• What you are asked to do: The answer must consist only of the lines from the line with "appeared: spool in" to the line with "relocated: mug in", both included, exactly as they stand below.

• Input material:

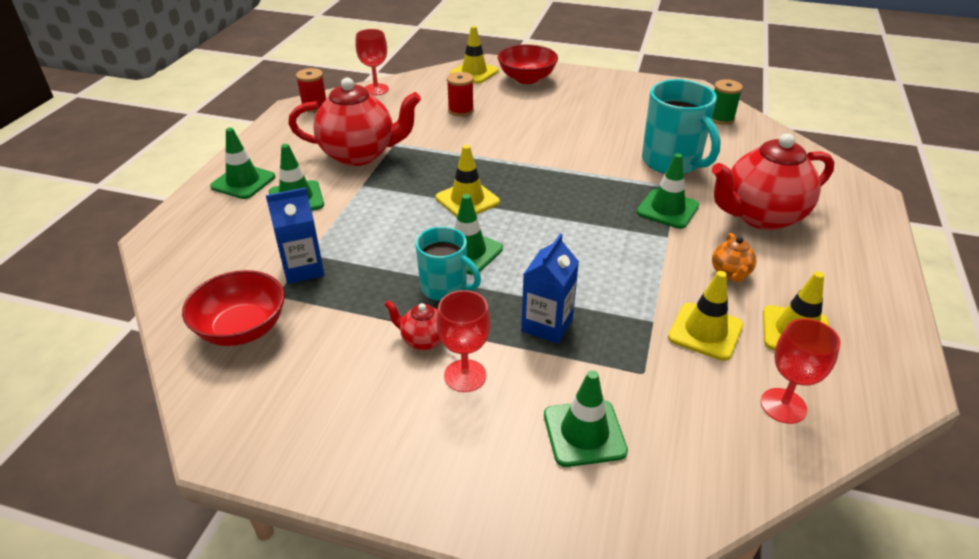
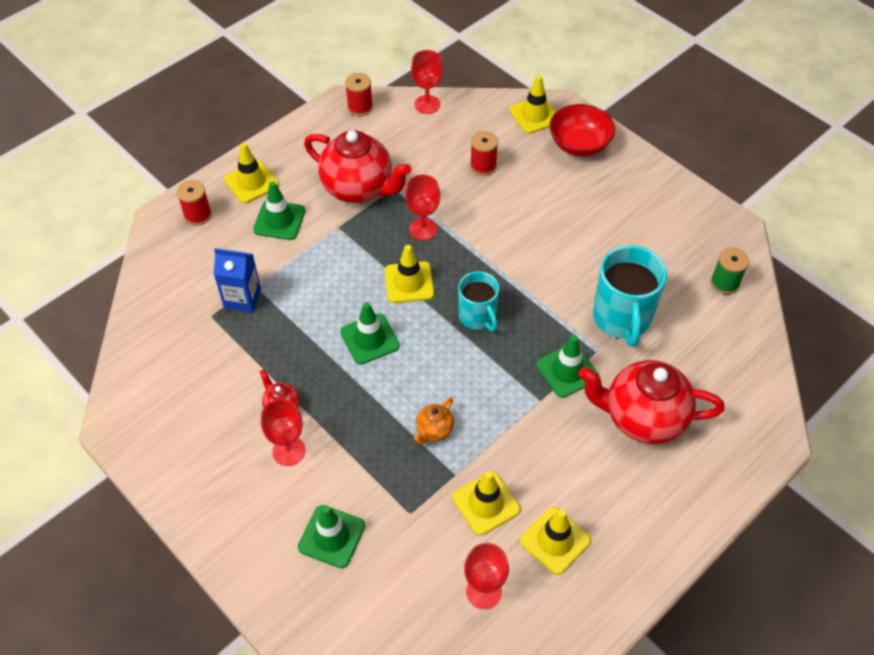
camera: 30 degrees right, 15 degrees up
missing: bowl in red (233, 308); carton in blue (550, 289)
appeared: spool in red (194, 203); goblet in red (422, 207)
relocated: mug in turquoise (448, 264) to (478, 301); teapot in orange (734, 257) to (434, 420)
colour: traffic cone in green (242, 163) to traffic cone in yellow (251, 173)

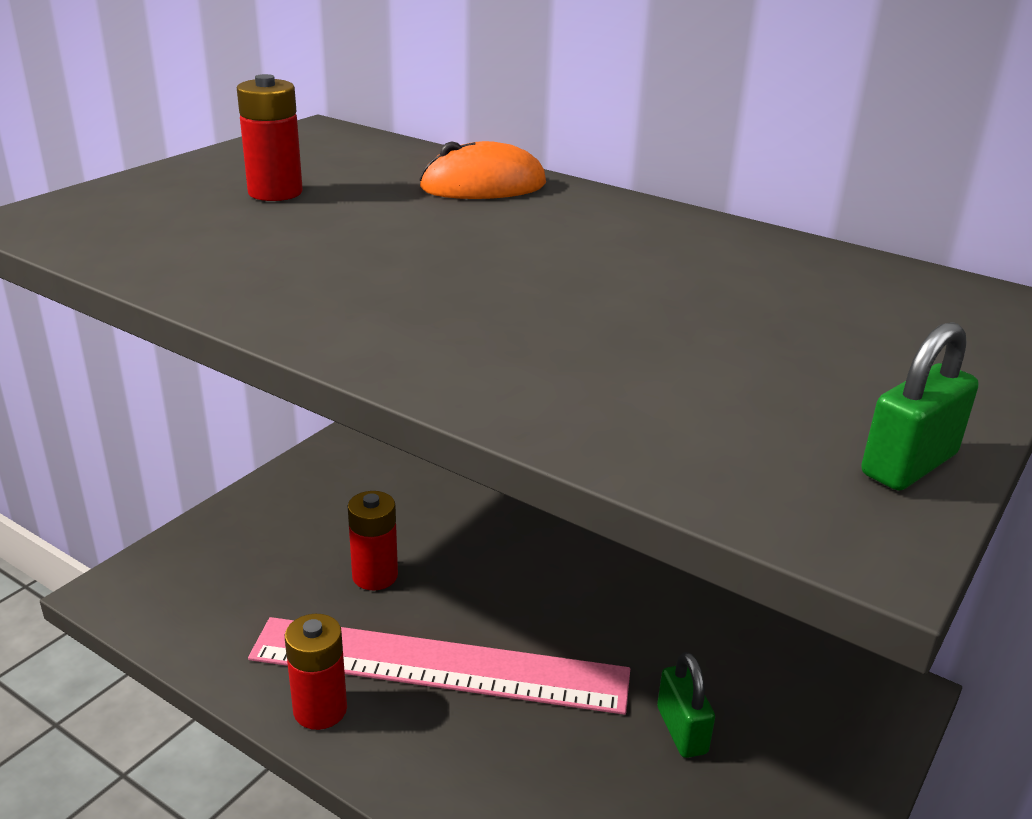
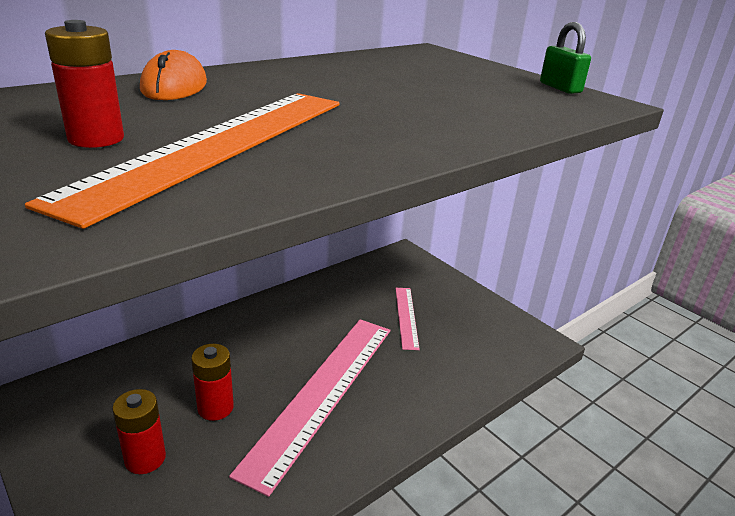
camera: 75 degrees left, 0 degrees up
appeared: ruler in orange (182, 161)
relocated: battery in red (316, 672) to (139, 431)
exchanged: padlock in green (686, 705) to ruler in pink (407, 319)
==
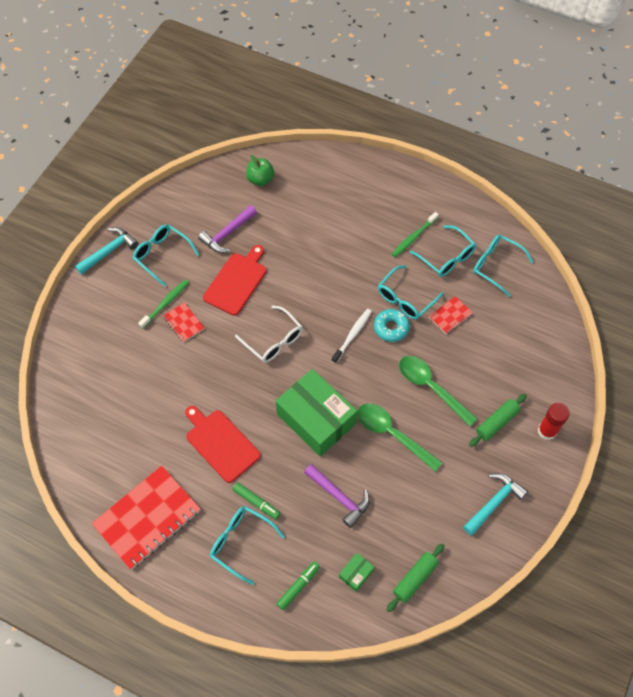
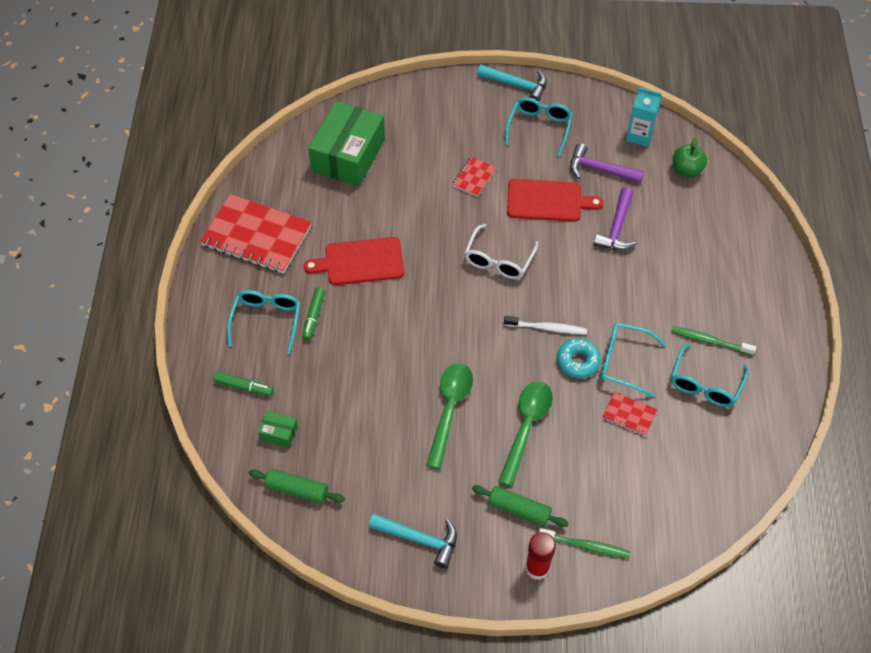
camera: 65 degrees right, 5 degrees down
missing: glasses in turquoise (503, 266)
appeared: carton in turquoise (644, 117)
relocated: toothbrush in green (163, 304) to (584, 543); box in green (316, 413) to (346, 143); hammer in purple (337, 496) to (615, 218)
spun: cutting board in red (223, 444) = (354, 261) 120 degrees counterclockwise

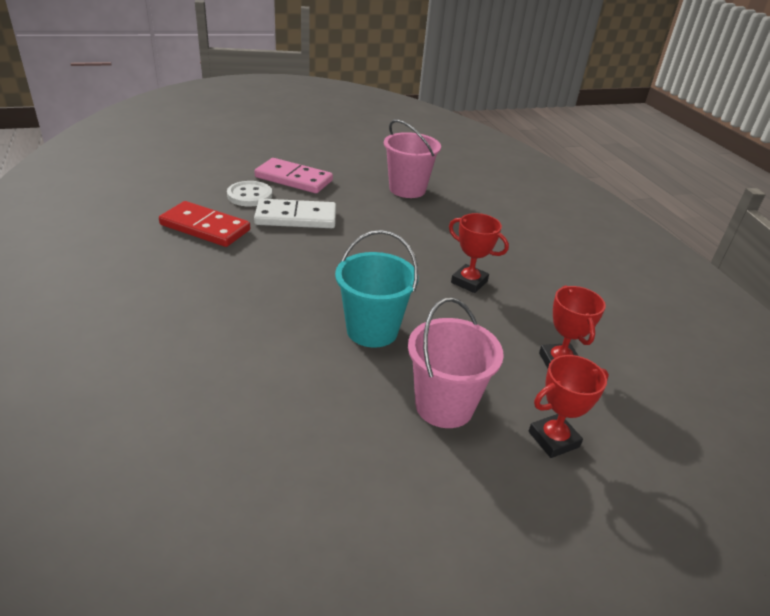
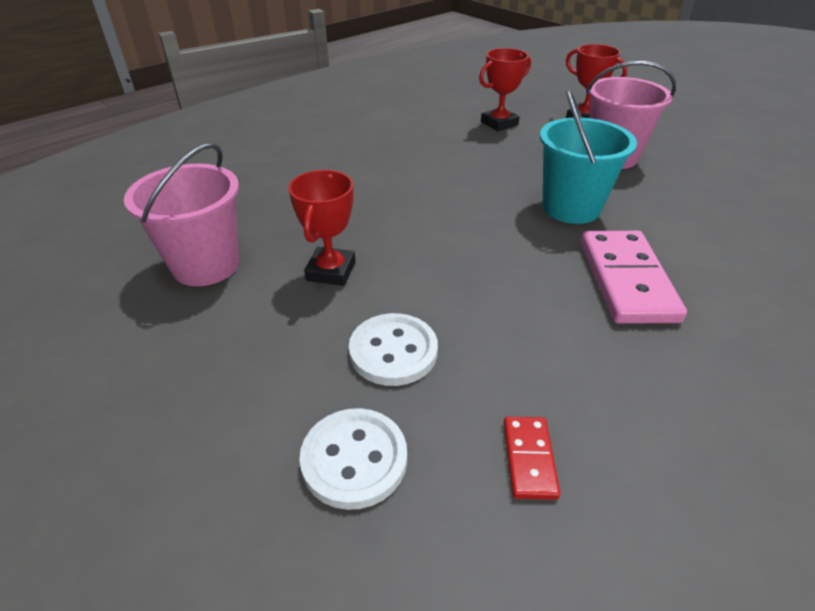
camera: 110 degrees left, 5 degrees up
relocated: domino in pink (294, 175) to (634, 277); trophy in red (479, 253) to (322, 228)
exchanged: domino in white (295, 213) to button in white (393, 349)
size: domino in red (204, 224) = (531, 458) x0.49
--
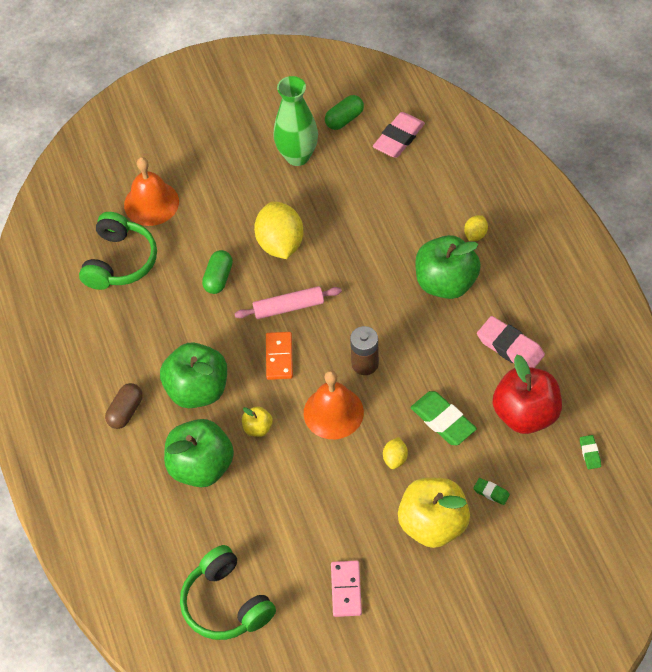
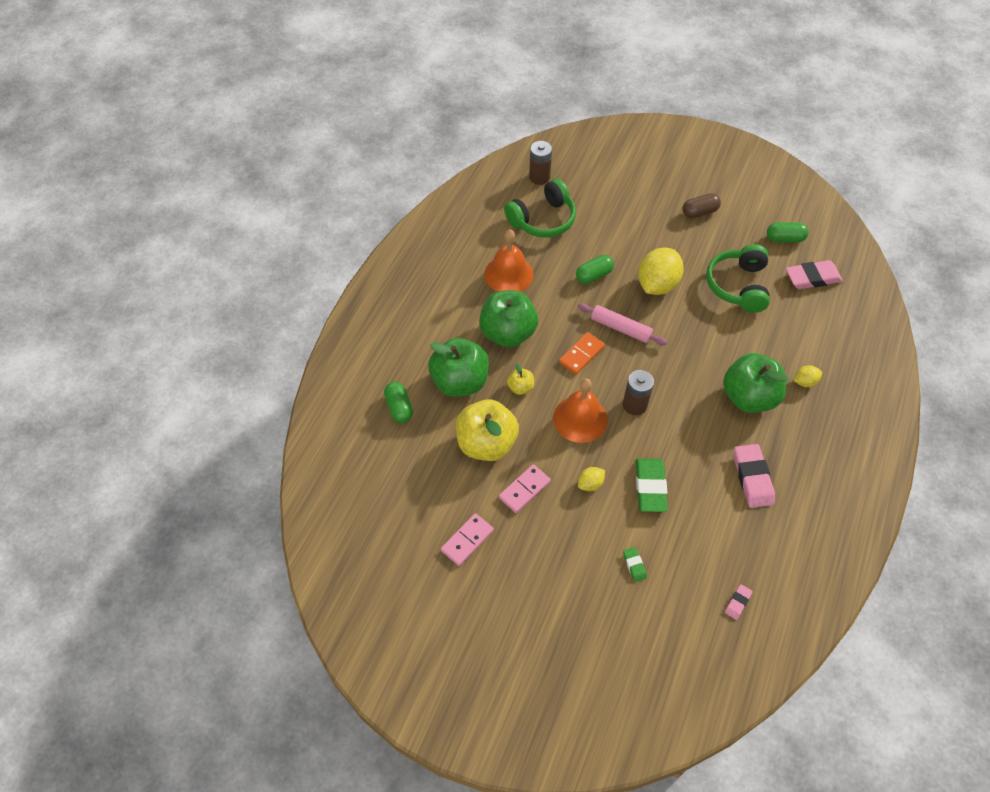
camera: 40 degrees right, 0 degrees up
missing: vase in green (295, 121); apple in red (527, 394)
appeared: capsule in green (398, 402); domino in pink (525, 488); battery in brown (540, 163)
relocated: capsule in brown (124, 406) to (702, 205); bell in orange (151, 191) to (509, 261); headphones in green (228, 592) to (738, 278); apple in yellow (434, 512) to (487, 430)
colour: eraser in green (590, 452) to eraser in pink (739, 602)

• Response box:
appeared: spool in red (194, 203); goblet in red (422, 207)
relocated: mug in turquoise (448, 264) to (478, 301); teapot in orange (734, 257) to (434, 420)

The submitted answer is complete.